# [REQUIREMENT]
Could you write out the line containing "IC39: NOT 74LS04" and all the lines below it in the data, exactly, through the final one and nothing else?

# [TASK INPUTS]

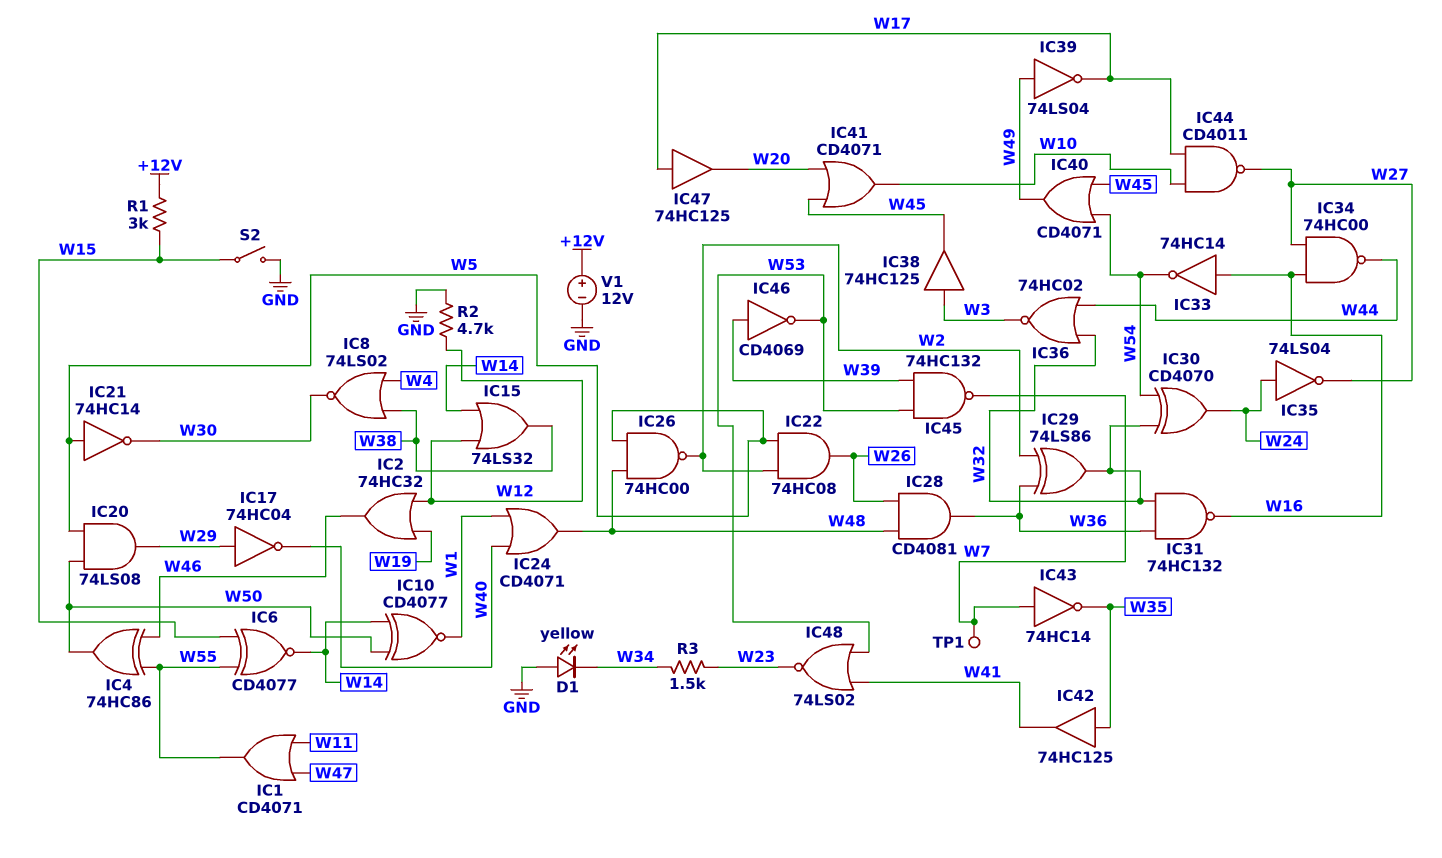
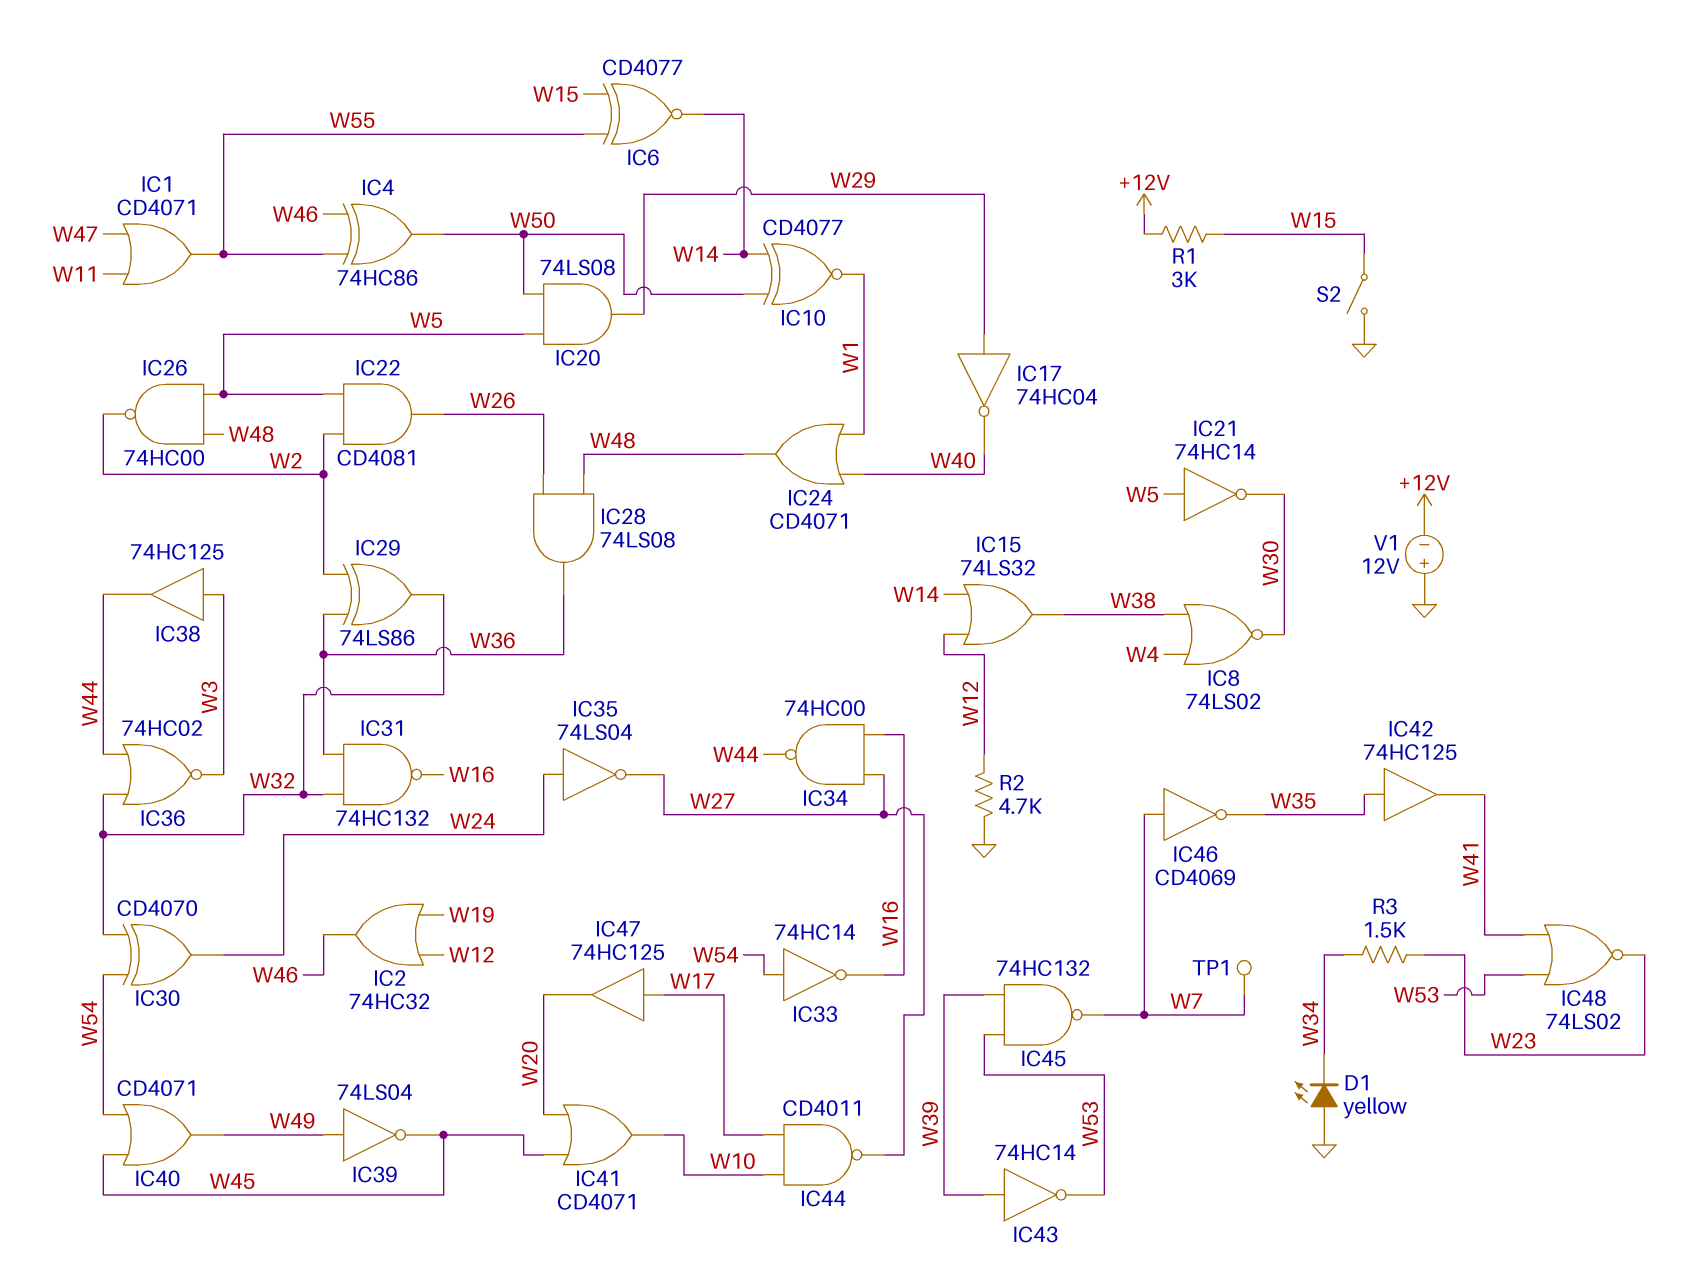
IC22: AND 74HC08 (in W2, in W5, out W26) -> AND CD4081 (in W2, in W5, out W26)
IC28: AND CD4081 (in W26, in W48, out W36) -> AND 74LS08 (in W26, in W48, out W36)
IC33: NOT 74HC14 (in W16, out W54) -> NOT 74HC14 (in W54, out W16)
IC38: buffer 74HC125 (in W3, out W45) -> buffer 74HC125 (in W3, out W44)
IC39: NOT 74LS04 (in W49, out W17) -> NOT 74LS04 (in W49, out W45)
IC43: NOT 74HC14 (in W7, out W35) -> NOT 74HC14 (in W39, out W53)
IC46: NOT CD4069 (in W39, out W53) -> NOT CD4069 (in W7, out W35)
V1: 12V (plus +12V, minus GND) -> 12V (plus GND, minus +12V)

# [TASK SOLUTION]
IC39: NOT 74LS04 (in W49, out W17) -> NOT 74LS04 (in W49, out W45)
IC43: NOT 74HC14 (in W7, out W35) -> NOT 74HC14 (in W39, out W53)
IC46: NOT CD4069 (in W39, out W53) -> NOT CD4069 (in W7, out W35)
V1: 12V (plus +12V, minus GND) -> 12V (plus GND, minus +12V)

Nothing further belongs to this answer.